● **Work instructions**
Return the entries below word for word. No picture belongs in the copy.

START Dataset records

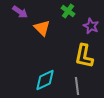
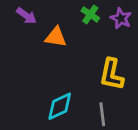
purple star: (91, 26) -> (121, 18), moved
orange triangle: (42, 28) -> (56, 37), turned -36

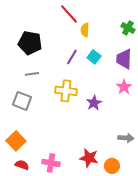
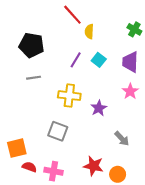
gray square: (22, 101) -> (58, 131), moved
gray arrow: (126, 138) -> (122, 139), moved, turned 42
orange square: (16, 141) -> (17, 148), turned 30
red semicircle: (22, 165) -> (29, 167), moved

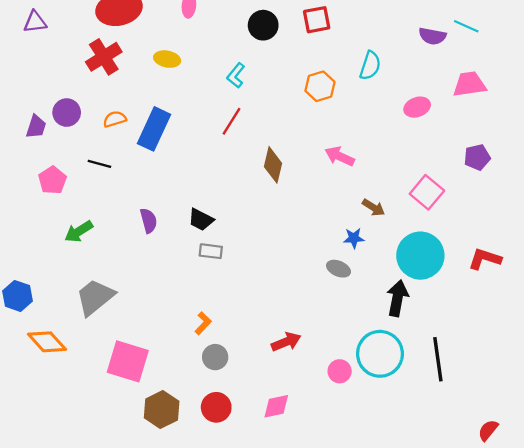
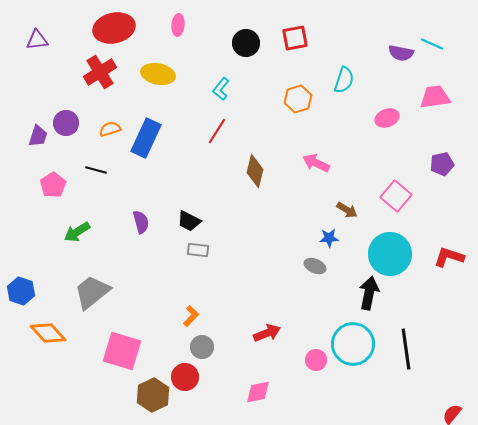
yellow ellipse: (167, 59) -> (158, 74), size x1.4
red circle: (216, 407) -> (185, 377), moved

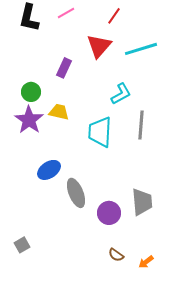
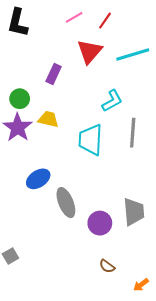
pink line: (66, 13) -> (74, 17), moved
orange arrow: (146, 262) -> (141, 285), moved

END Dataset records

● **Output**
purple star: (91, 26) -> (121, 18), moved
orange triangle: (42, 28) -> (56, 37), turned -36

gray square: (22, 101) -> (58, 131), moved
gray arrow: (126, 138) -> (122, 139), moved, turned 42
orange square: (16, 141) -> (17, 148), turned 30
red semicircle: (22, 165) -> (29, 167), moved

yellow ellipse: (167, 59) -> (158, 74), size x1.4
red circle: (216, 407) -> (185, 377), moved

pink line: (66, 13) -> (74, 17), moved
orange arrow: (146, 262) -> (141, 285), moved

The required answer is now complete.